# START OF Task material

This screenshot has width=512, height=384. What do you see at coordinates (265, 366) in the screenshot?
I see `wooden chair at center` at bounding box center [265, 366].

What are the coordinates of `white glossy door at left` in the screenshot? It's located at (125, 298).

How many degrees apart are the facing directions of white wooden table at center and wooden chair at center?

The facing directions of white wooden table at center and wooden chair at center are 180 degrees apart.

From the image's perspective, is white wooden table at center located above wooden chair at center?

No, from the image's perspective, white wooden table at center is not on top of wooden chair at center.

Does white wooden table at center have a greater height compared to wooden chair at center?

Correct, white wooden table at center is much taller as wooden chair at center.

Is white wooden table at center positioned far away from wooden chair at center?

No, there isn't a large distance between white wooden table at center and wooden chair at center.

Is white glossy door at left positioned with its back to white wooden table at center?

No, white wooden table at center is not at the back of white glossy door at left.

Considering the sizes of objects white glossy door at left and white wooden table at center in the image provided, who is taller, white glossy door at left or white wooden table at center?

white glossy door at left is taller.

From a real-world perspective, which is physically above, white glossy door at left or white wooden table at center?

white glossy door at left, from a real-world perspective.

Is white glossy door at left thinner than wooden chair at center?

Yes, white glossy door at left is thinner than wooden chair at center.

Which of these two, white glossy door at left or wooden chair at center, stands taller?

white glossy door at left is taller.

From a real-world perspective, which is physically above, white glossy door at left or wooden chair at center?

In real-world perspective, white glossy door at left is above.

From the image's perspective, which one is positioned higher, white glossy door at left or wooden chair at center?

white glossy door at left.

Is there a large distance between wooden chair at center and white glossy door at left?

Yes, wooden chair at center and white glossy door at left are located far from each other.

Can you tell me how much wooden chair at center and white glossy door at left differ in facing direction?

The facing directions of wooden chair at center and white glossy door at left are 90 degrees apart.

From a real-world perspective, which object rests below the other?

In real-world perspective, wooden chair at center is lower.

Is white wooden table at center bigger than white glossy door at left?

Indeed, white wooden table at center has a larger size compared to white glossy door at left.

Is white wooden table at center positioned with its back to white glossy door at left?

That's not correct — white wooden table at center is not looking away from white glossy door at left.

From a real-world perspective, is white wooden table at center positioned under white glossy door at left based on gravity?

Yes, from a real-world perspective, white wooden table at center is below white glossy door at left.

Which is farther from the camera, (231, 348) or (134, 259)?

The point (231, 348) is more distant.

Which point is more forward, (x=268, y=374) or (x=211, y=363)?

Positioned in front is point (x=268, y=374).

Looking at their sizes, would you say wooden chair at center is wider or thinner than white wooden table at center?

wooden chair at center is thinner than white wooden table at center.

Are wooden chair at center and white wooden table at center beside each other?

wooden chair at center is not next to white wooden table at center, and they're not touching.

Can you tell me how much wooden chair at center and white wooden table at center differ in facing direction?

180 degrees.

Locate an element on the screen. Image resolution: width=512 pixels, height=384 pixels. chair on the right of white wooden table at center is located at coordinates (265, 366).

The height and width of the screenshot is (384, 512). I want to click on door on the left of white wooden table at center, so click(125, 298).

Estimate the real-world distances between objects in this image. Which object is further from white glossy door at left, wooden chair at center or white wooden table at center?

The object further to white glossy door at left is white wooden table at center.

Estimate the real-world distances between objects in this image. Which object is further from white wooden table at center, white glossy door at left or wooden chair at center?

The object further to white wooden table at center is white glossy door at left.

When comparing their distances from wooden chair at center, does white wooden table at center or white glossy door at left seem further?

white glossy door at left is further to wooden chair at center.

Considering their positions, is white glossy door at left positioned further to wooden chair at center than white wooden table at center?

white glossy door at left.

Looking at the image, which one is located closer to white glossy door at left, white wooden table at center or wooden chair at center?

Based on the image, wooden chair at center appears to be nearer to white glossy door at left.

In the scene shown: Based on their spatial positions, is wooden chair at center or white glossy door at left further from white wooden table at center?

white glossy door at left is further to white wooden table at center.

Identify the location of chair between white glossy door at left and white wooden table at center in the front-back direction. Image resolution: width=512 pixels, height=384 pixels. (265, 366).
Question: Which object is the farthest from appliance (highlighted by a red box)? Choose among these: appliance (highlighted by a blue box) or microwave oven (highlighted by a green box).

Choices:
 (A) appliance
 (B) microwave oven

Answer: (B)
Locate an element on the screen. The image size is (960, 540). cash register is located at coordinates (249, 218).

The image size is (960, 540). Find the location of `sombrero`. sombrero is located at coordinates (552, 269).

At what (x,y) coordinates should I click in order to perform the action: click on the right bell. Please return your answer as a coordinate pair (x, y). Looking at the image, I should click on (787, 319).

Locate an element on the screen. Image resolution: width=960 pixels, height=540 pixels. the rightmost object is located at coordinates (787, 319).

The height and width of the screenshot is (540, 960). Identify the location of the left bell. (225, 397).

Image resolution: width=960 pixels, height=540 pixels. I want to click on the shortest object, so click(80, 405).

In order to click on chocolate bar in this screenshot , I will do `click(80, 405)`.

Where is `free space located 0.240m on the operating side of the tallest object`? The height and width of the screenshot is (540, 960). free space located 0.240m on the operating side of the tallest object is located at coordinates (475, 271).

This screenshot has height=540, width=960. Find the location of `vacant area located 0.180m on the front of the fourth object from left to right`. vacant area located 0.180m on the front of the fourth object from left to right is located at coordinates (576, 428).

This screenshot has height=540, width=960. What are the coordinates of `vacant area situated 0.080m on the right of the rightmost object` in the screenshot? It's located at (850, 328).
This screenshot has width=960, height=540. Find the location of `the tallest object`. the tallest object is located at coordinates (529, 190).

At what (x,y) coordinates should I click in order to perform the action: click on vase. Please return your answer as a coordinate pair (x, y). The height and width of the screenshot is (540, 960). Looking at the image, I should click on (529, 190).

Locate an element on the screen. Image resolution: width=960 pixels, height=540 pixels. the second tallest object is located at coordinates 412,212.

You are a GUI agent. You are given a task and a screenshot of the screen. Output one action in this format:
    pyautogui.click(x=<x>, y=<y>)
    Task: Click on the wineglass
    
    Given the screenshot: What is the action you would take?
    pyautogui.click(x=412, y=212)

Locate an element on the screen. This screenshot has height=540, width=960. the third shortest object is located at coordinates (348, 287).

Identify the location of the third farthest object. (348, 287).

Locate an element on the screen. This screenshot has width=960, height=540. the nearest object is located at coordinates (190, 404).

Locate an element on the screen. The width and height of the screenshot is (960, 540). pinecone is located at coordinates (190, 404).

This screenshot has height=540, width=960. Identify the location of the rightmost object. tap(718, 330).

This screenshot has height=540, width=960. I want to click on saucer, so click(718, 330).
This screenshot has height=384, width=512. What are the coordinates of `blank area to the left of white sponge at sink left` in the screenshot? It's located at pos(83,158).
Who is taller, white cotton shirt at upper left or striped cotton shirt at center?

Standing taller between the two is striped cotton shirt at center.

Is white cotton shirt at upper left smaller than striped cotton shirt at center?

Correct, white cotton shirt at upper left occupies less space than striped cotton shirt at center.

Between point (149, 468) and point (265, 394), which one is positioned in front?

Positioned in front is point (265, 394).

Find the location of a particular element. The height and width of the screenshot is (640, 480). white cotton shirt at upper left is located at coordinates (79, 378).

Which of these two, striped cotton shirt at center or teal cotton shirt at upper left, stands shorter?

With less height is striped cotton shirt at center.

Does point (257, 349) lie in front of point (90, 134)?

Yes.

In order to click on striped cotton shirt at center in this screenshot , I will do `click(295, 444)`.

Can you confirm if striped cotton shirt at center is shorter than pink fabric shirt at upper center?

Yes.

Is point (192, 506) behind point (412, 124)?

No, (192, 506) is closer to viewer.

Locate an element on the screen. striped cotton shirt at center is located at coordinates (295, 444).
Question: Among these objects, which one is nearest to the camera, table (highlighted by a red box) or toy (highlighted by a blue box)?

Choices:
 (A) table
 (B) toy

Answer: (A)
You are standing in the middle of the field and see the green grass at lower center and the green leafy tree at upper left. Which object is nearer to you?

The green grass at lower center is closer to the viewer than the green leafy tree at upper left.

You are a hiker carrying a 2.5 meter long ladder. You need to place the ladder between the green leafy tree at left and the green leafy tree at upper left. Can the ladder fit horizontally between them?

# END OF Task material

### Task directions
Put the lines of the data above, from the line containing "Image resolution: width=960 pixels, height=540 pixels. I" through the line containing "This screenshot has width=960, height=540. Find", both included, into a numbered list, skipping blank lines.

### Output for this exercise
1. Image resolution: width=960 pixels, height=540 pixels. I want to click on the shortest object, so click(80, 405).
2. In order to click on chocolate bar in this screenshot , I will do `click(80, 405)`.
3. Where is `free space located 0.240m on the operating side of the tallest object`? The height and width of the screenshot is (540, 960). free space located 0.240m on the operating side of the tallest object is located at coordinates (475, 271).
4. This screenshot has height=540, width=960. Find the location of `vacant area located 0.180m on the front of the fourth object from left to right`. vacant area located 0.180m on the front of the fourth object from left to right is located at coordinates (576, 428).
5. This screenshot has height=540, width=960. What are the coordinates of `vacant area situated 0.080m on the right of the rightmost object` in the screenshot? It's located at (850, 328).
6. This screenshot has width=960, height=540. Find the location of `the tallest object`. the tallest object is located at coordinates (529, 190).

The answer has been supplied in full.